## Problem requirements
From the data, return each line holding the word "padlock".

## Items from a dataset
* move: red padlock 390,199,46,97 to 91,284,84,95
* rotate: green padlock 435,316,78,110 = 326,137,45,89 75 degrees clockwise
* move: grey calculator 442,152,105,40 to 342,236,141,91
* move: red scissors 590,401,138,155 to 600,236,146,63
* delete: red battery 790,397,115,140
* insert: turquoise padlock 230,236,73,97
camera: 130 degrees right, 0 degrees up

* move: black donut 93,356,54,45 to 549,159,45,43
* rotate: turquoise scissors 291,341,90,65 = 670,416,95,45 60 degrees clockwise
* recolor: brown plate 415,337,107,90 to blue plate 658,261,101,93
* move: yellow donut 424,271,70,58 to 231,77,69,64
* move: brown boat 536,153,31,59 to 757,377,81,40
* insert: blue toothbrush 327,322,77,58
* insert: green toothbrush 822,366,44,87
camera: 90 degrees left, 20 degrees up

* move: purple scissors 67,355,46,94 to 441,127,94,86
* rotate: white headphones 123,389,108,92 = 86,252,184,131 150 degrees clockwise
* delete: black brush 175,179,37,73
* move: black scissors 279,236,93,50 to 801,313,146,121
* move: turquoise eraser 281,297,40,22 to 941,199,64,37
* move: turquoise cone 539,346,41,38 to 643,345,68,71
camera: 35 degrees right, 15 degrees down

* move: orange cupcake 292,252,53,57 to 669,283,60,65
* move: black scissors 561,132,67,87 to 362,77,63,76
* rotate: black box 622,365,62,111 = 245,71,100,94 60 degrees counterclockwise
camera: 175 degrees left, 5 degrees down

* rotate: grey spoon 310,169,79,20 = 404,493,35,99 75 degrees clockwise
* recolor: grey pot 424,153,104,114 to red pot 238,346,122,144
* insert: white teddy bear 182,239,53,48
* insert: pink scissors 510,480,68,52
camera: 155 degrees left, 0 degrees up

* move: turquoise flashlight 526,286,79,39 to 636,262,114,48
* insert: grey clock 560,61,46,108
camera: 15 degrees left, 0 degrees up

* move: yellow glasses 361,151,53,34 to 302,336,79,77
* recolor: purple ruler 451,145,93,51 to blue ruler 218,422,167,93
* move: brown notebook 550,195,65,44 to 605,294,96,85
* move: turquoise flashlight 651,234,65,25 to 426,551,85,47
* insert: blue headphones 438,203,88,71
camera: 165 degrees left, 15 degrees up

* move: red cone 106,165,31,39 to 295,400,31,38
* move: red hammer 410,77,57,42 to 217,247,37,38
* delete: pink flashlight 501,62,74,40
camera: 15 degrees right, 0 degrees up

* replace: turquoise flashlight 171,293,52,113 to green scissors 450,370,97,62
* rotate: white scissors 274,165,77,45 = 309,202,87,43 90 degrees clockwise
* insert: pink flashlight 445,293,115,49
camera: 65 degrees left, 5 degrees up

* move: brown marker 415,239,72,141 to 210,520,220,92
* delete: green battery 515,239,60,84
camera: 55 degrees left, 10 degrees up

## Answer box
* move: red padlock 390,199,46,97 to 91,284,84,95
* rotate: green padlock 435,316,78,110 = 326,137,45,89 75 degrees clockwise
* insert: turquoise padlock 230,236,73,97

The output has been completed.